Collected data
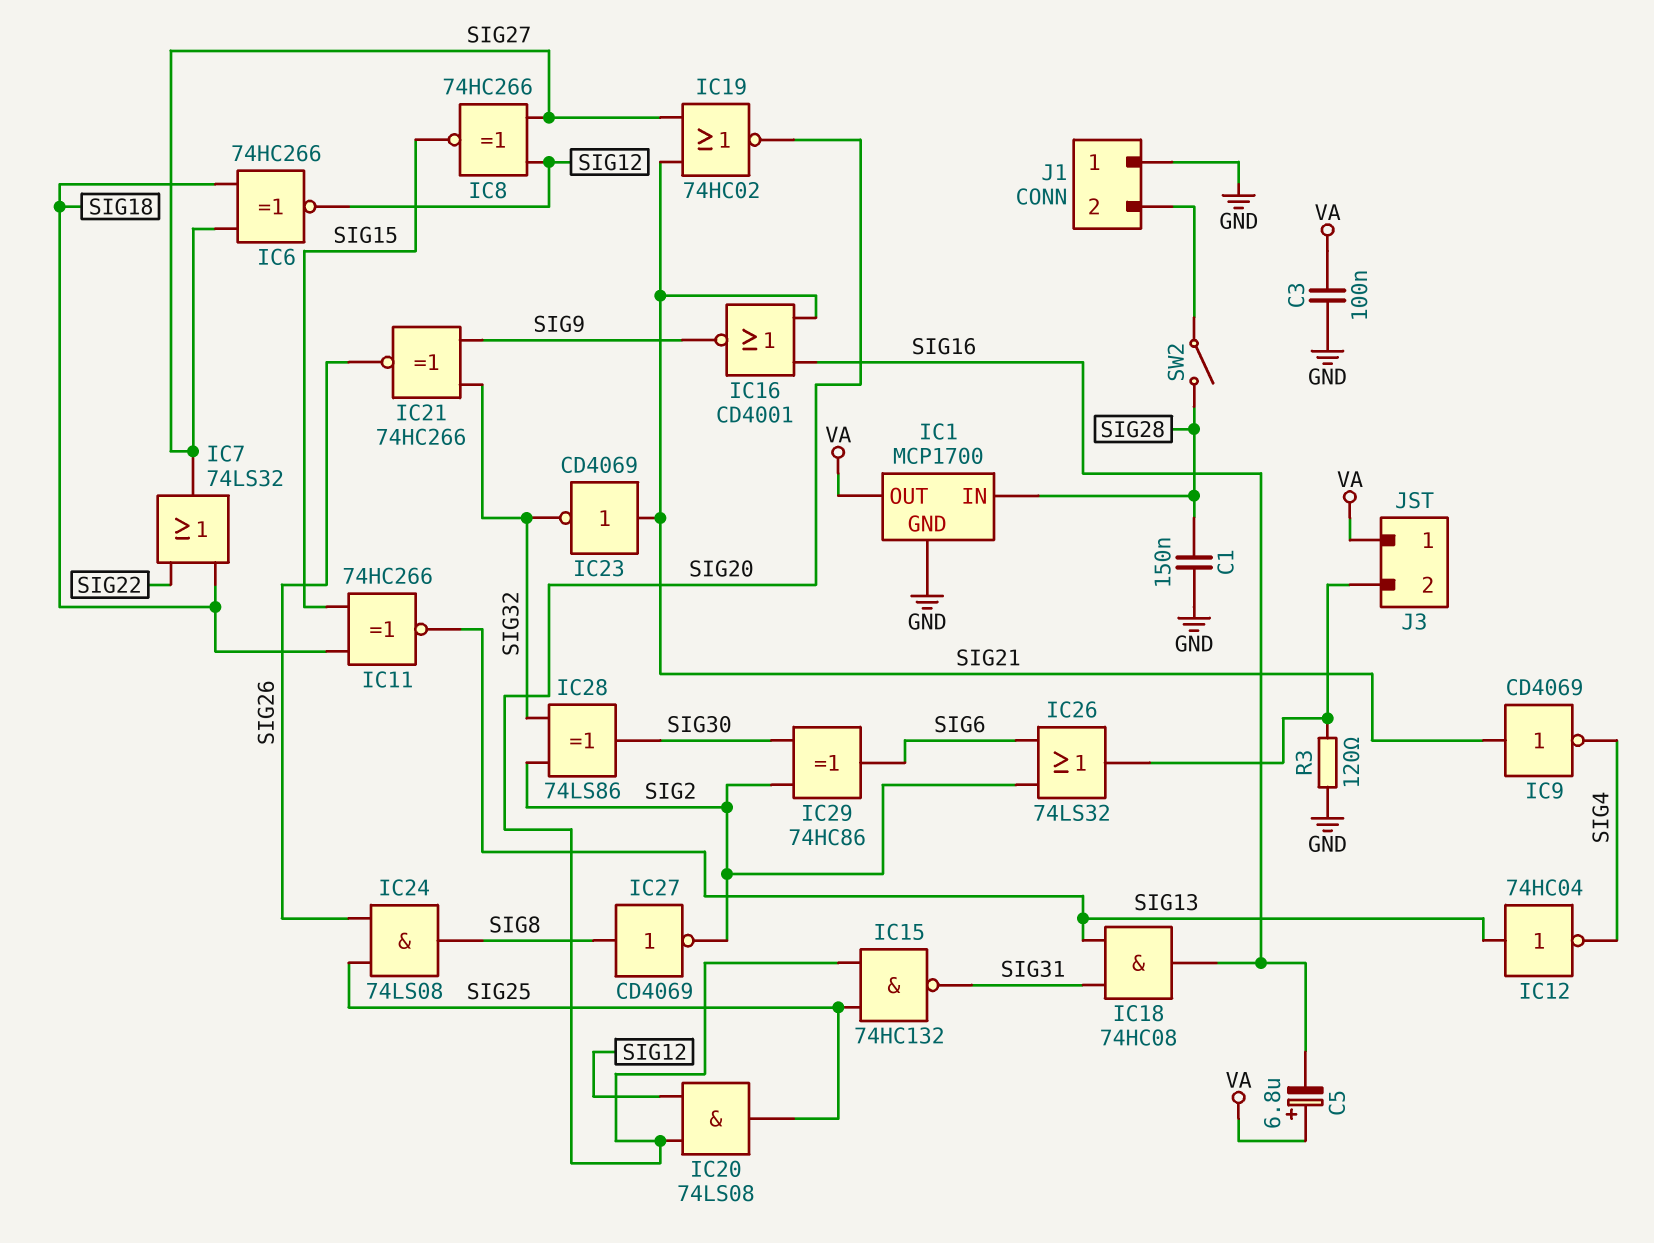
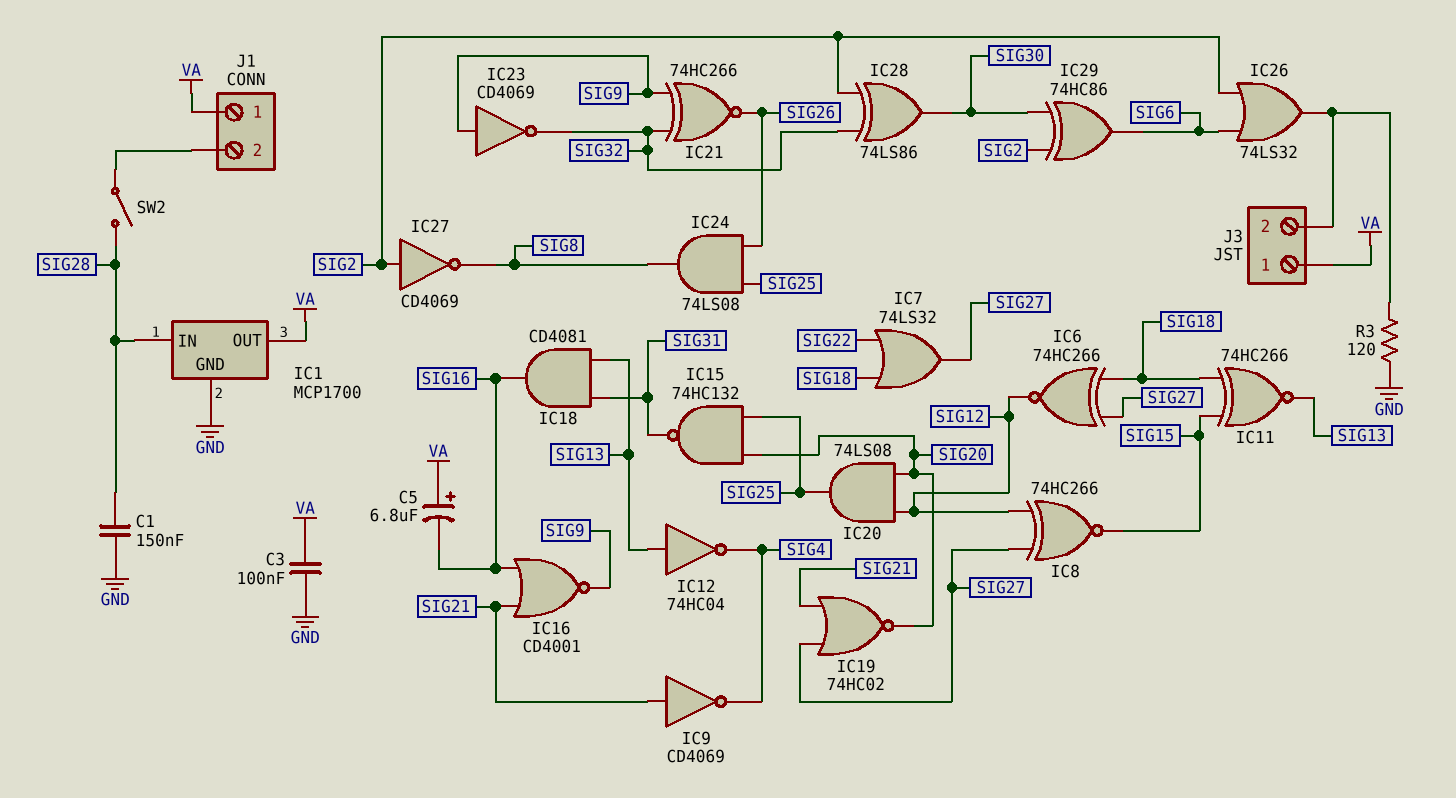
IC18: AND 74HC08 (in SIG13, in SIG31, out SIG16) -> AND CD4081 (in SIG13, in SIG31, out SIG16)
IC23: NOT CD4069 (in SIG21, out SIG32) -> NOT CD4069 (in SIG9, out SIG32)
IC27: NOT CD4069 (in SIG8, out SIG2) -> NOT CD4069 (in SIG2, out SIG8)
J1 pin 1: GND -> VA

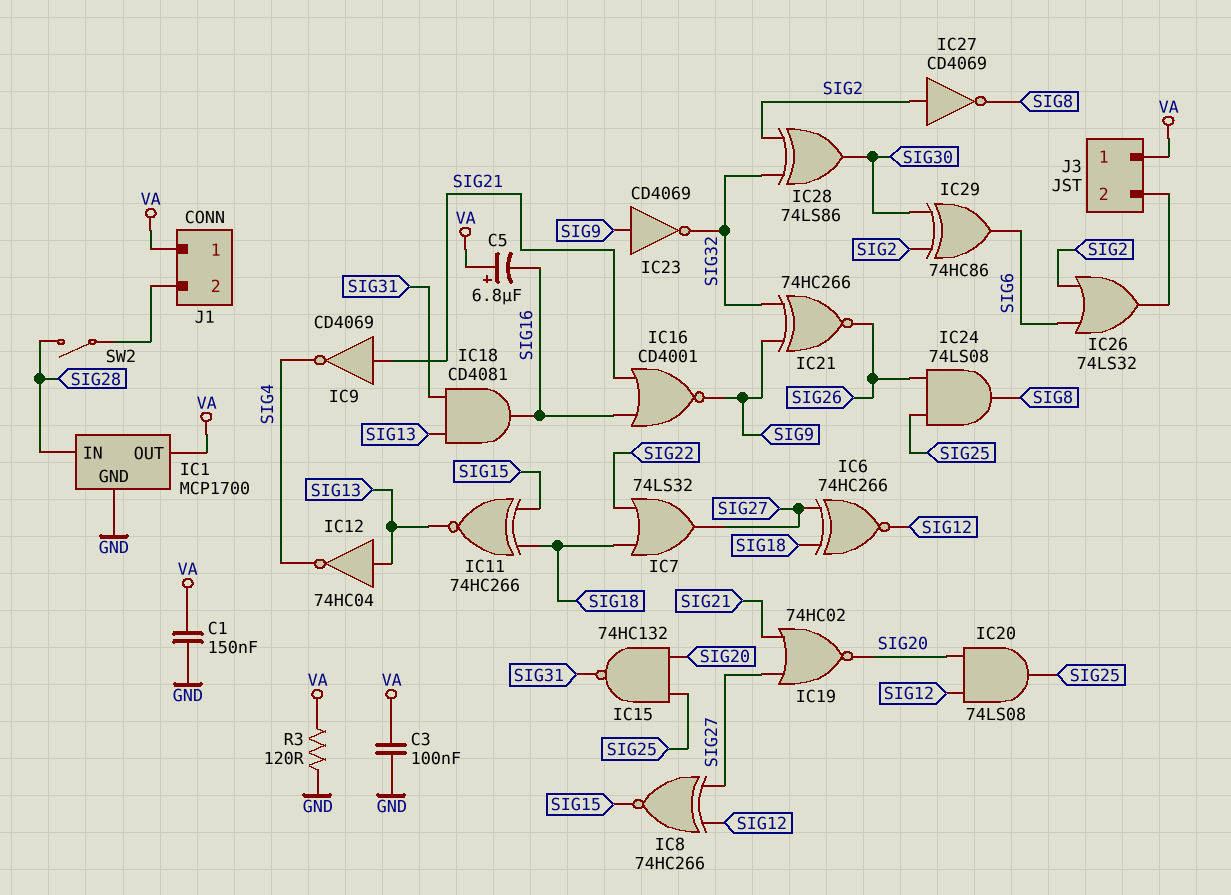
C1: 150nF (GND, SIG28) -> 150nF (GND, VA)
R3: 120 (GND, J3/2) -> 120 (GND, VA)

## WORK INSTRUCTION
All records above are to be repeated exactly, with the images left out.

## TASK SOLUTION
IC18: AND 74HC08 (in SIG13, in SIG31, out SIG16) -> AND CD4081 (in SIG13, in SIG31, out SIG16)
IC23: NOT CD4069 (in SIG21, out SIG32) -> NOT CD4069 (in SIG9, out SIG32)
IC27: NOT CD4069 (in SIG8, out SIG2) -> NOT CD4069 (in SIG2, out SIG8)
J1 pin 1: GND -> VA

C1: 150nF (GND, SIG28) -> 150nF (GND, VA)
R3: 120 (GND, J3/2) -> 120 (GND, VA)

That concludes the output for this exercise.